## [PROBLEM TO WORK ON]
Here the answer must be the exact run of lines from the line holding "(329, 367) = (242, 300): turquoise" to the end of the material below, and nothing else.
──────────
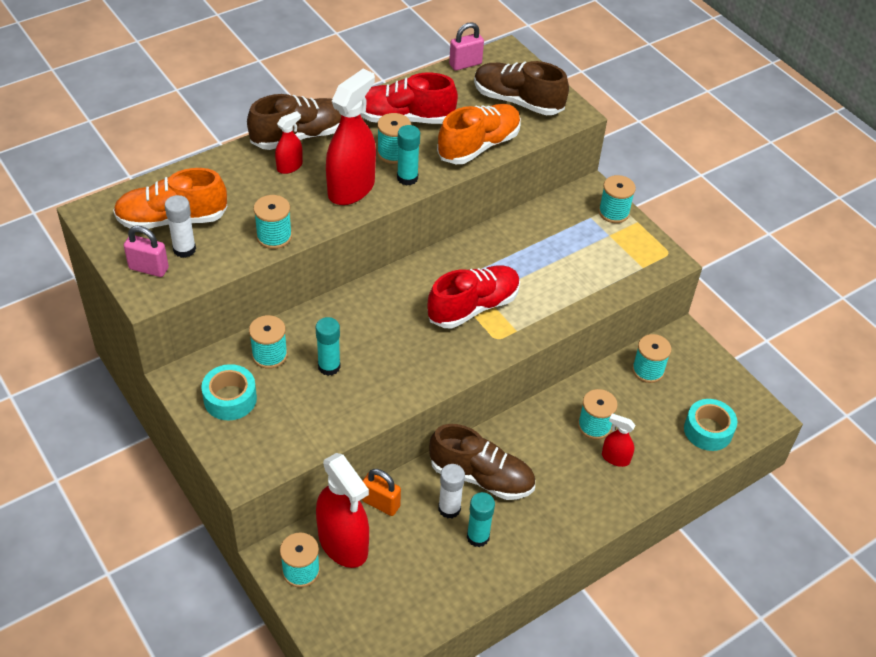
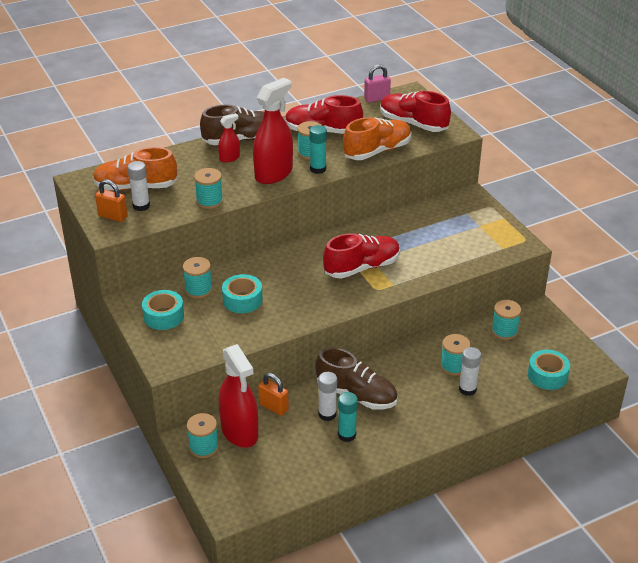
camera: 10 degrees right, 10 degrees down
(148, 268) = (113, 216): pink padlock -> orange padlock
(329, 367) = (242, 300): turquoise glue stick -> turquoise tape
(517, 101) = (413, 124): brown shoe -> red shoe
(614, 212) = (485, 211): turquoise spool -> none
(615, 458) = (467, 389): red spray bottle -> white glue stick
──────────
## [REPLY]
(329, 367) = (242, 300): turquoise glue stick -> turquoise tape
(517, 101) = (413, 124): brown shoe -> red shoe
(614, 212) = (485, 211): turquoise spool -> none
(615, 458) = (467, 389): red spray bottle -> white glue stick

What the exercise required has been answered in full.